-- Materials provided follows --
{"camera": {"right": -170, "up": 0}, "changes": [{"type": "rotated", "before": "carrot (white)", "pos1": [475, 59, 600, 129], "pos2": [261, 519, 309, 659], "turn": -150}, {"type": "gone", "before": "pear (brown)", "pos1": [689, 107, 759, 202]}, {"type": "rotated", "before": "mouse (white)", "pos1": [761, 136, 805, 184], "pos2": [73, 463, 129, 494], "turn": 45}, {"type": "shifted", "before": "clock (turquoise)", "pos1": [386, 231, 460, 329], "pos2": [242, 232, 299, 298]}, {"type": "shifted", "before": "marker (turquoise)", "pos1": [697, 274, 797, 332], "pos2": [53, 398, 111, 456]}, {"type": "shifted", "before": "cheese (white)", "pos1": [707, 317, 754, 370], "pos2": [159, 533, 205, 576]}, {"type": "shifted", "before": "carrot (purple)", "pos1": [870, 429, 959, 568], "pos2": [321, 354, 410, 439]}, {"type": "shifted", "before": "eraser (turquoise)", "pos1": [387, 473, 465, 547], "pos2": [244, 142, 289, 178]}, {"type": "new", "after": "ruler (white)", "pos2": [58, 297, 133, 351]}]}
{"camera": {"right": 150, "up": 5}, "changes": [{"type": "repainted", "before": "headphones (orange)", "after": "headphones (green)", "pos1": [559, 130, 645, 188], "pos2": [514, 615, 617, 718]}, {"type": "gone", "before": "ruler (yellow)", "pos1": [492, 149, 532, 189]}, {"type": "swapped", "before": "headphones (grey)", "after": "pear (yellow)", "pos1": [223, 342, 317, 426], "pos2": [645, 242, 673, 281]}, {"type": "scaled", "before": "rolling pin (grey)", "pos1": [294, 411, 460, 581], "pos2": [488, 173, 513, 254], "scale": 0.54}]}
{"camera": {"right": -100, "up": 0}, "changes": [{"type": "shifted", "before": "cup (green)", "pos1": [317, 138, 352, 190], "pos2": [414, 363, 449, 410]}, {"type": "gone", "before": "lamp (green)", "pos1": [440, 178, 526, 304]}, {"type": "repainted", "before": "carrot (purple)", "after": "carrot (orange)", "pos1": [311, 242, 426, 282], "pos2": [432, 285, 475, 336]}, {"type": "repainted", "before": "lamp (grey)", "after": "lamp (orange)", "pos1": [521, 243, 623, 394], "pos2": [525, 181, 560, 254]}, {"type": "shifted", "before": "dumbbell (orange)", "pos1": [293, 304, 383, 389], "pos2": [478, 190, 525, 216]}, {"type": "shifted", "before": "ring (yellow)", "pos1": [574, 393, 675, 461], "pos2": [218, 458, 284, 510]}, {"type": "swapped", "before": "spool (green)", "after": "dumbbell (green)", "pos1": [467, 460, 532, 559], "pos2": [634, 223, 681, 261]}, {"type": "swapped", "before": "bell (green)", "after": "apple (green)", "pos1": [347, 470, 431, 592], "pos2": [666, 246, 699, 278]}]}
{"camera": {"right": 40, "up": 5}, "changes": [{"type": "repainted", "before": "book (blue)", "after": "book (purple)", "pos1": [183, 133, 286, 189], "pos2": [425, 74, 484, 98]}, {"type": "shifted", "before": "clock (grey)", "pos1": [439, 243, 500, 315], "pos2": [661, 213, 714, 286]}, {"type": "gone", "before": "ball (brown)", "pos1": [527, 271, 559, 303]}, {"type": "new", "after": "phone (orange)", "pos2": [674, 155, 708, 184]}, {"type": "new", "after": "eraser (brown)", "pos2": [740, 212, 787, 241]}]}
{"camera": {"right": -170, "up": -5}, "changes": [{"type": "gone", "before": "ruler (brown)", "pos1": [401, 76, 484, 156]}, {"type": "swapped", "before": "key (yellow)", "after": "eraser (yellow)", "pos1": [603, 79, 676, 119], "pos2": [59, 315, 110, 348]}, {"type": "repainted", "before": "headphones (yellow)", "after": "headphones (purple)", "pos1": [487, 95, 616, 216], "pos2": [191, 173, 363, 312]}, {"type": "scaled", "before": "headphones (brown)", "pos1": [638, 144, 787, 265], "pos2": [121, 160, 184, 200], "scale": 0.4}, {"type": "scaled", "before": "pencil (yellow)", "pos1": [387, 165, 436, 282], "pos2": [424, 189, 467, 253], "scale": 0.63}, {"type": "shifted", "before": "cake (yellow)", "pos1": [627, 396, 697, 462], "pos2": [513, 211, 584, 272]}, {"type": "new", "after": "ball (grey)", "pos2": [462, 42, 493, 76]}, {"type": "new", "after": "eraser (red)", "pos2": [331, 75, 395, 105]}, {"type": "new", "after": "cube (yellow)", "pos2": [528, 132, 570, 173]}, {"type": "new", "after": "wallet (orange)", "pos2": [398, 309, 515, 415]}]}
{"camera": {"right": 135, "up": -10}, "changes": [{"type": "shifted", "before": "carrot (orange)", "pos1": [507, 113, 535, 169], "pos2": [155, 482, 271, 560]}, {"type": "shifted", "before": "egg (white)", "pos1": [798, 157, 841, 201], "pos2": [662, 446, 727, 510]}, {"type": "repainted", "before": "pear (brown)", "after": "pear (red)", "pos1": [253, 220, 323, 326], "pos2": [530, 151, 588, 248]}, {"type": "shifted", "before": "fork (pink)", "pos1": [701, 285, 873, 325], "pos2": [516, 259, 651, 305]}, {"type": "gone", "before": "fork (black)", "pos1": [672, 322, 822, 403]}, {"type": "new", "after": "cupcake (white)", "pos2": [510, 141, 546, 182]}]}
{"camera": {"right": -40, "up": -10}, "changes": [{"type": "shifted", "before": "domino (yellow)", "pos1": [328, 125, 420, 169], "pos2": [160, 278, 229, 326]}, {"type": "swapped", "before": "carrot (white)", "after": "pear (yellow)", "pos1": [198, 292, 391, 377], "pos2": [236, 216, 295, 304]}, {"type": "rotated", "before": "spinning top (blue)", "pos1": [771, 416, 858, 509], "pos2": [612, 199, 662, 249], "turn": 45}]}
-- Materials provided concluded --
» What needs to be done: Copy out the entries from the material above, matching each one exactly.

» Solution for this task:
{"camera": {"right": -170, "up": 0}, "changes": [{"type": "rotated", "before": "carrot (white)", "pos1": [475, 59, 600, 129], "pos2": [261, 519, 309, 659], "turn": -150}, {"type": "gone", "before": "pear (brown)", "pos1": [689, 107, 759, 202]}, {"type": "rotated", "before": "mouse (white)", "pos1": [761, 136, 805, 184], "pos2": [73, 463, 129, 494], "turn": 45}, {"type": "shifted", "before": "clock (turquoise)", "pos1": [386, 231, 460, 329], "pos2": [242, 232, 299, 298]}, {"type": "shifted", "before": "marker (turquoise)", "pos1": [697, 274, 797, 332], "pos2": [53, 398, 111, 456]}, {"type": "shifted", "before": "cheese (white)", "pos1": [707, 317, 754, 370], "pos2": [159, 533, 205, 576]}, {"type": "shifted", "before": "carrot (purple)", "pos1": [870, 429, 959, 568], "pos2": [321, 354, 410, 439]}, {"type": "shifted", "before": "eraser (turquoise)", "pos1": [387, 473, 465, 547], "pos2": [244, 142, 289, 178]}, {"type": "new", "after": "ruler (white)", "pos2": [58, 297, 133, 351]}]}
{"camera": {"right": 150, "up": 5}, "changes": [{"type": "repainted", "before": "headphones (orange)", "after": "headphones (green)", "pos1": [559, 130, 645, 188], "pos2": [514, 615, 617, 718]}, {"type": "gone", "before": "ruler (yellow)", "pos1": [492, 149, 532, 189]}, {"type": "swapped", "before": "headphones (grey)", "after": "pear (yellow)", "pos1": [223, 342, 317, 426], "pos2": [645, 242, 673, 281]}, {"type": "scaled", "before": "rolling pin (grey)", "pos1": [294, 411, 460, 581], "pos2": [488, 173, 513, 254], "scale": 0.54}]}
{"camera": {"right": -100, "up": 0}, "changes": [{"type": "shifted", "before": "cup (green)", "pos1": [317, 138, 352, 190], "pos2": [414, 363, 449, 410]}, {"type": "gone", "before": "lamp (green)", "pos1": [440, 178, 526, 304]}, {"type": "repainted", "before": "carrot (purple)", "after": "carrot (orange)", "pos1": [311, 242, 426, 282], "pos2": [432, 285, 475, 336]}, {"type": "repainted", "before": "lamp (grey)", "after": "lamp (orange)", "pos1": [521, 243, 623, 394], "pos2": [525, 181, 560, 254]}, {"type": "shifted", "before": "dumbbell (orange)", "pos1": [293, 304, 383, 389], "pos2": [478, 190, 525, 216]}, {"type": "shifted", "before": "ring (yellow)", "pos1": [574, 393, 675, 461], "pos2": [218, 458, 284, 510]}, {"type": "swapped", "before": "spool (green)", "after": "dumbbell (green)", "pos1": [467, 460, 532, 559], "pos2": [634, 223, 681, 261]}, {"type": "swapped", "before": "bell (green)", "after": "apple (green)", "pos1": [347, 470, 431, 592], "pos2": [666, 246, 699, 278]}]}
{"camera": {"right": 40, "up": 5}, "changes": [{"type": "repainted", "before": "book (blue)", "after": "book (purple)", "pos1": [183, 133, 286, 189], "pos2": [425, 74, 484, 98]}, {"type": "shifted", "before": "clock (grey)", "pos1": [439, 243, 500, 315], "pos2": [661, 213, 714, 286]}, {"type": "gone", "before": "ball (brown)", "pos1": [527, 271, 559, 303]}, {"type": "new", "after": "phone (orange)", "pos2": [674, 155, 708, 184]}, {"type": "new", "after": "eraser (brown)", "pos2": [740, 212, 787, 241]}]}
{"camera": {"right": -170, "up": -5}, "changes": [{"type": "gone", "before": "ruler (brown)", "pos1": [401, 76, 484, 156]}, {"type": "swapped", "before": "key (yellow)", "after": "eraser (yellow)", "pos1": [603, 79, 676, 119], "pos2": [59, 315, 110, 348]}, {"type": "repainted", "before": "headphones (yellow)", "after": "headphones (purple)", "pos1": [487, 95, 616, 216], "pos2": [191, 173, 363, 312]}, {"type": "scaled", "before": "headphones (brown)", "pos1": [638, 144, 787, 265], "pos2": [121, 160, 184, 200], "scale": 0.4}, {"type": "scaled", "before": "pencil (yellow)", "pos1": [387, 165, 436, 282], "pos2": [424, 189, 467, 253], "scale": 0.63}, {"type": "shifted", "before": "cake (yellow)", "pos1": [627, 396, 697, 462], "pos2": [513, 211, 584, 272]}, {"type": "new", "after": "ball (grey)", "pos2": [462, 42, 493, 76]}, {"type": "new", "after": "eraser (red)", "pos2": [331, 75, 395, 105]}, {"type": "new", "after": "cube (yellow)", "pos2": [528, 132, 570, 173]}, {"type": "new", "after": "wallet (orange)", "pos2": [398, 309, 515, 415]}]}
{"camera": {"right": 135, "up": -10}, "changes": [{"type": "shifted", "before": "carrot (orange)", "pos1": [507, 113, 535, 169], "pos2": [155, 482, 271, 560]}, {"type": "shifted", "before": "egg (white)", "pos1": [798, 157, 841, 201], "pos2": [662, 446, 727, 510]}, {"type": "repainted", "before": "pear (brown)", "after": "pear (red)", "pos1": [253, 220, 323, 326], "pos2": [530, 151, 588, 248]}, {"type": "shifted", "before": "fork (pink)", "pos1": [701, 285, 873, 325], "pos2": [516, 259, 651, 305]}, {"type": "gone", "before": "fork (black)", "pos1": [672, 322, 822, 403]}, {"type": "new", "after": "cupcake (white)", "pos2": [510, 141, 546, 182]}]}
{"camera": {"right": -40, "up": -10}, "changes": [{"type": "shifted", "before": "domino (yellow)", "pos1": [328, 125, 420, 169], "pos2": [160, 278, 229, 326]}, {"type": "swapped", "before": "carrot (white)", "after": "pear (yellow)", "pos1": [198, 292, 391, 377], "pos2": [236, 216, 295, 304]}, {"type": "rotated", "before": "spinning top (blue)", "pos1": [771, 416, 858, 509], "pos2": [612, 199, 662, 249], "turn": 45}]}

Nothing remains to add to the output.